• _RECORDED DATA_
────────────────────────────────────────

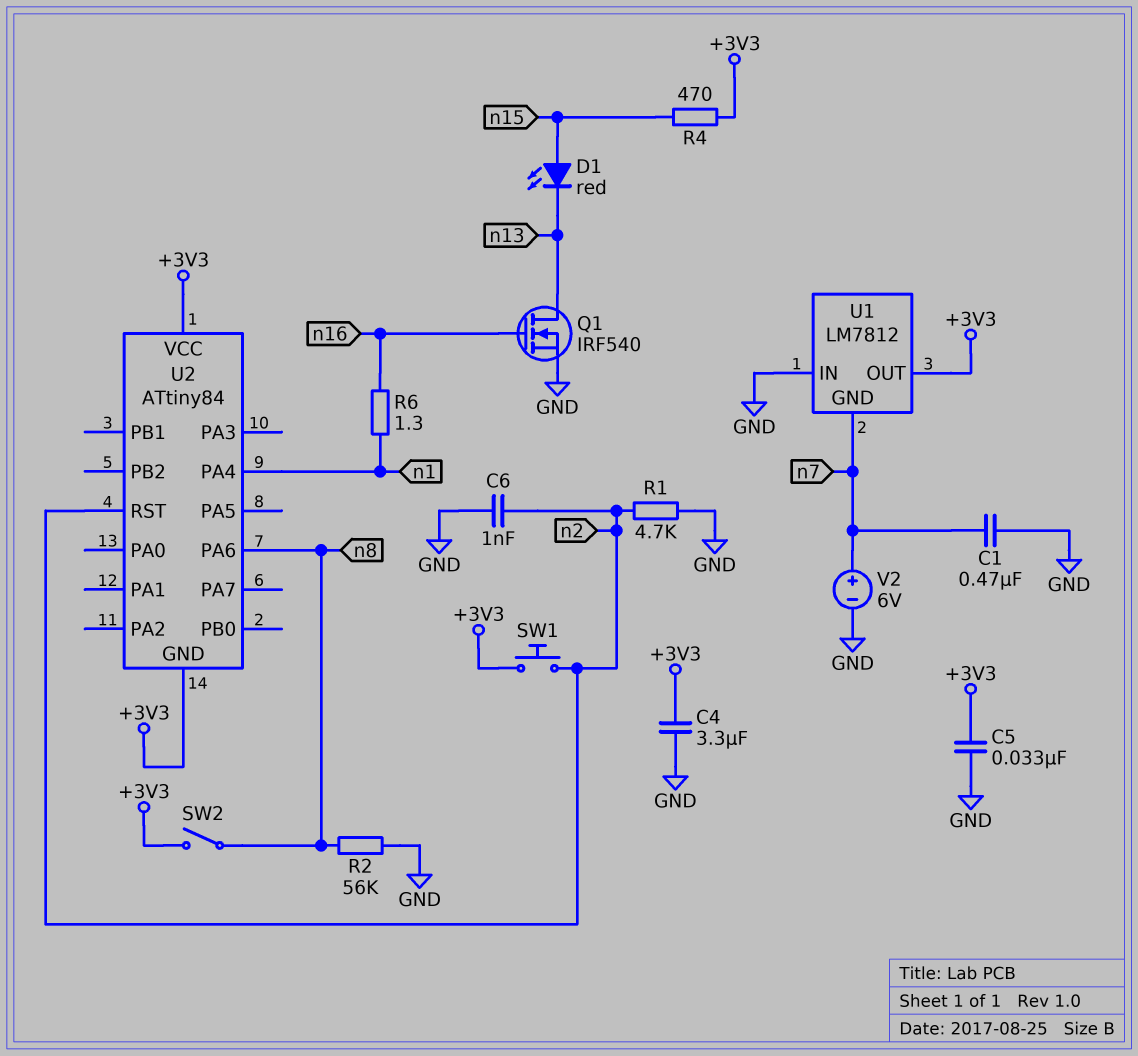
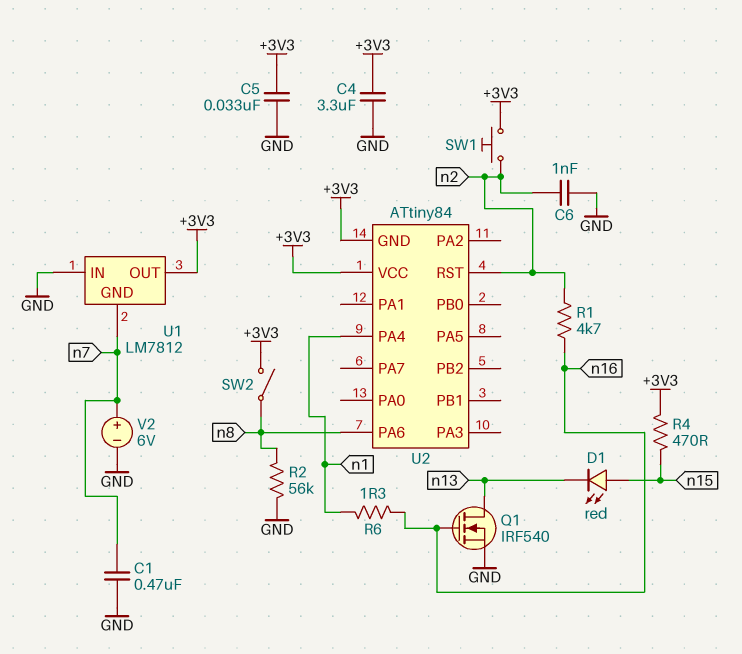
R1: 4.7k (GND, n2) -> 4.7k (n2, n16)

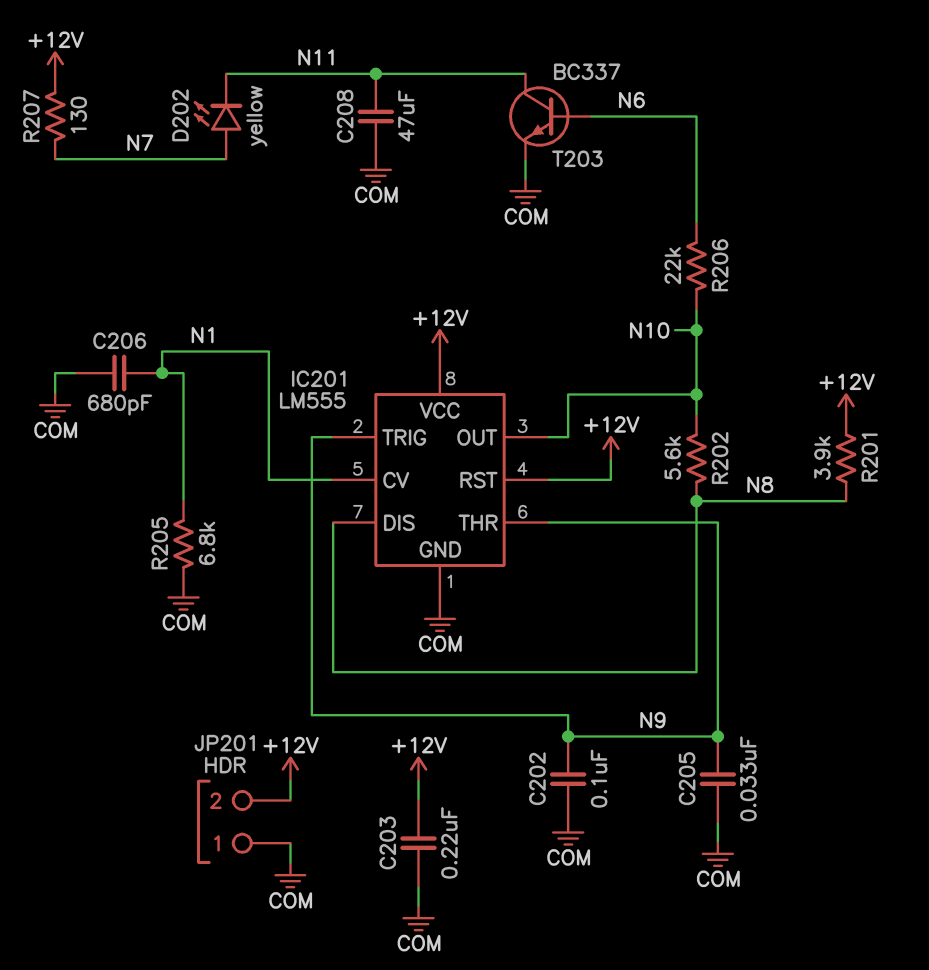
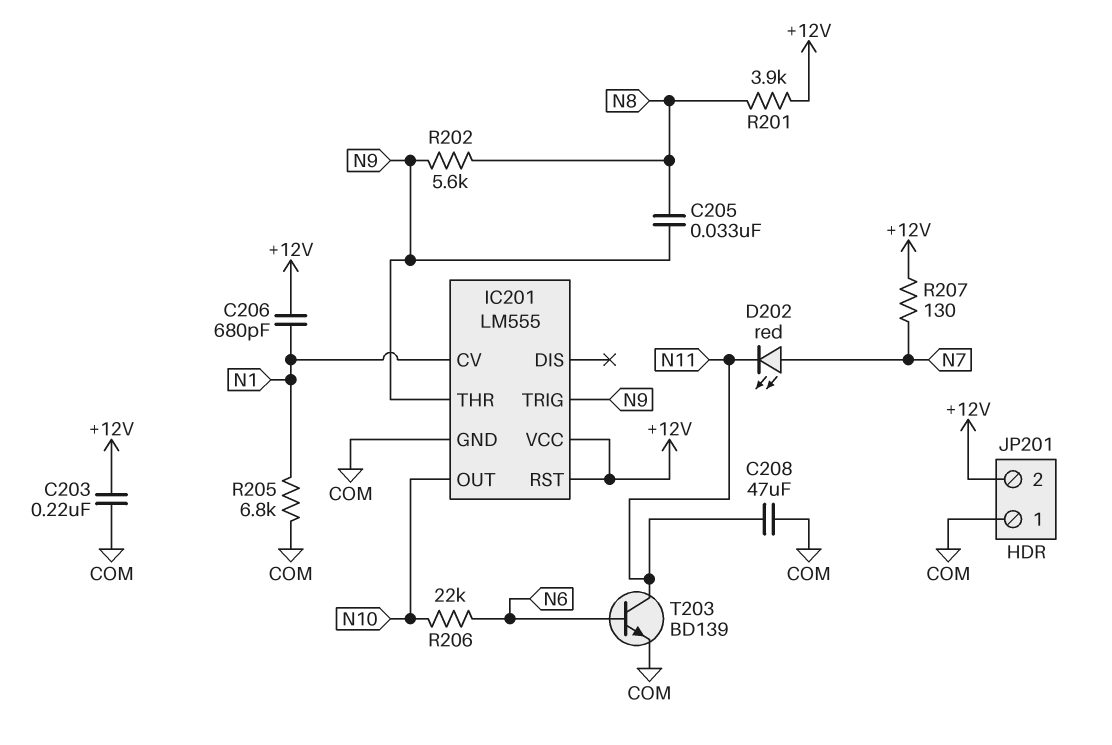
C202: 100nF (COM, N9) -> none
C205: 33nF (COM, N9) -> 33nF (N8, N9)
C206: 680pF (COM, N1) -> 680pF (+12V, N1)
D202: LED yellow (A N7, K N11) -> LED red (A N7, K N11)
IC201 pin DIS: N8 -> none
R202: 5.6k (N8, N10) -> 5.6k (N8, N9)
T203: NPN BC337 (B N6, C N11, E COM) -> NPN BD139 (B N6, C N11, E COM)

────────────────────────────────────────

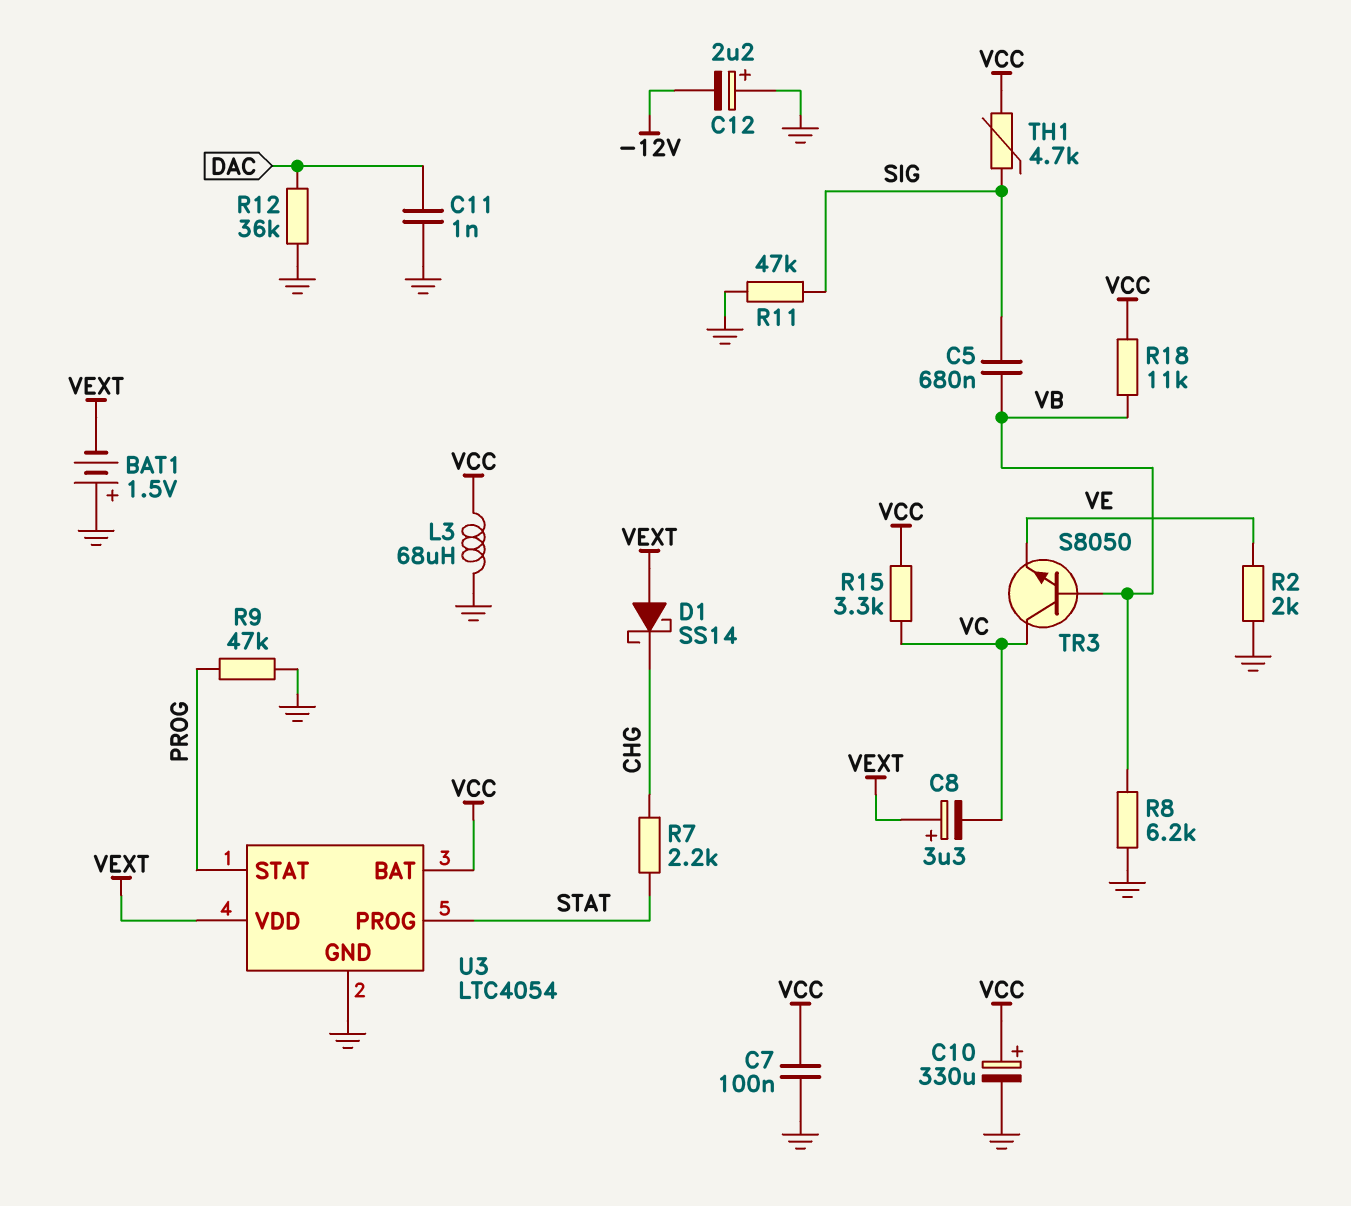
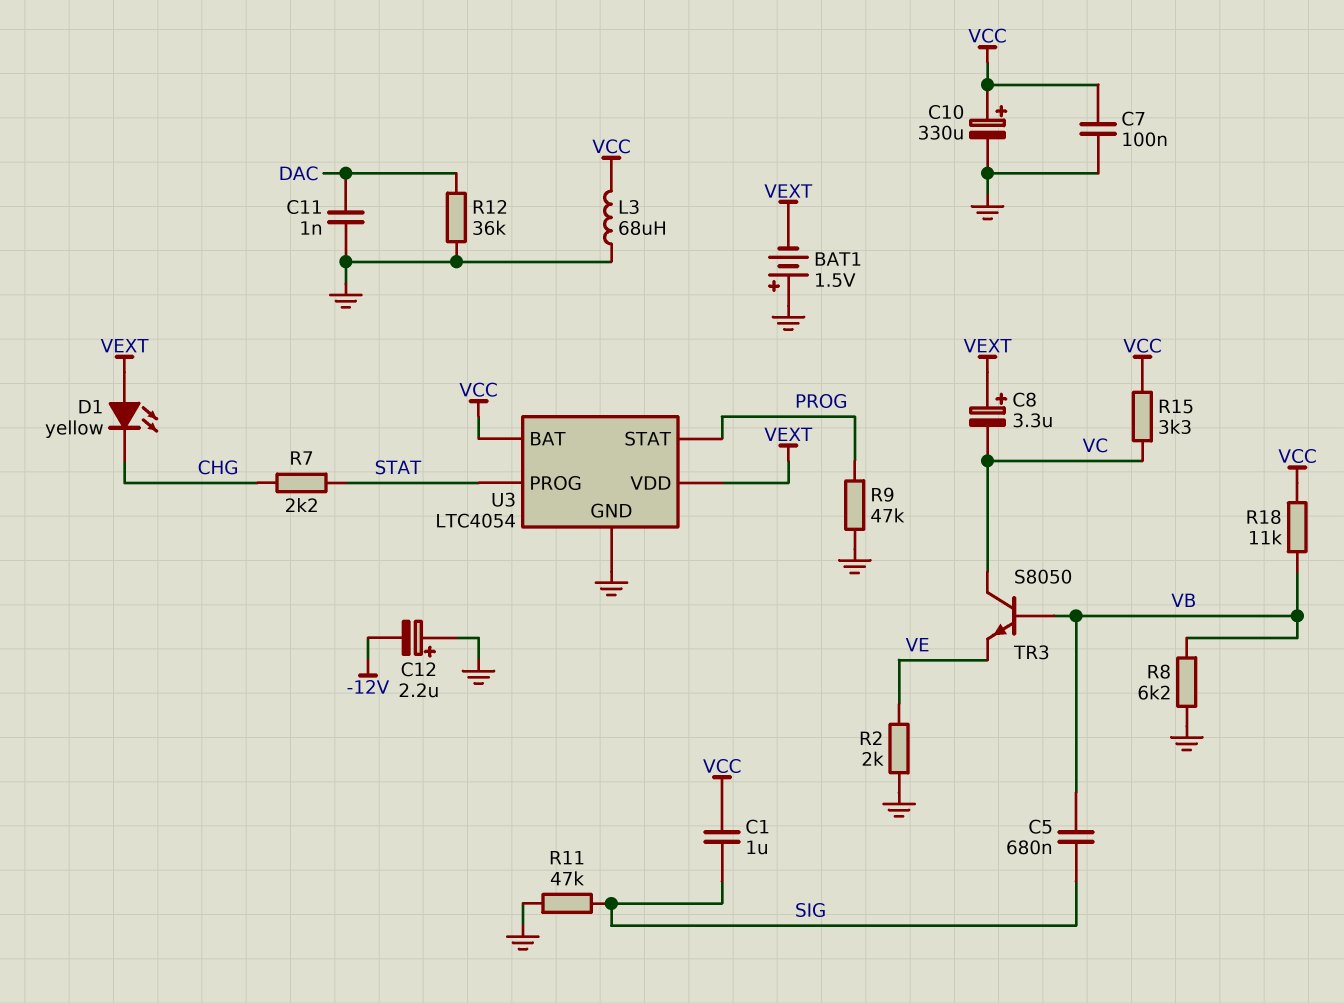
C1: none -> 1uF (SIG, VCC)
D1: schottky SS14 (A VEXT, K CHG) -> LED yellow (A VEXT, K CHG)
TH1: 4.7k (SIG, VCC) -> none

────────────────────────────────────────

• _TASK BRIEF_
Write out exactly the lines above from the line with "C206: 680pF (COM, N1) -> 680pF (+12V, N1)" through the line with "T203: NPN BC337", both of them included, and leave out all other lines.

• _EXERCISE OUTPUT_
C206: 680pF (COM, N1) -> 680pF (+12V, N1)
D202: LED yellow (A N7, K N11) -> LED red (A N7, K N11)
IC201 pin DIS: N8 -> none
R202: 5.6k (N8, N10) -> 5.6k (N8, N9)
T203: NPN BC337 (B N6, C N11, E COM) -> NPN BD139 (B N6, C N11, E COM)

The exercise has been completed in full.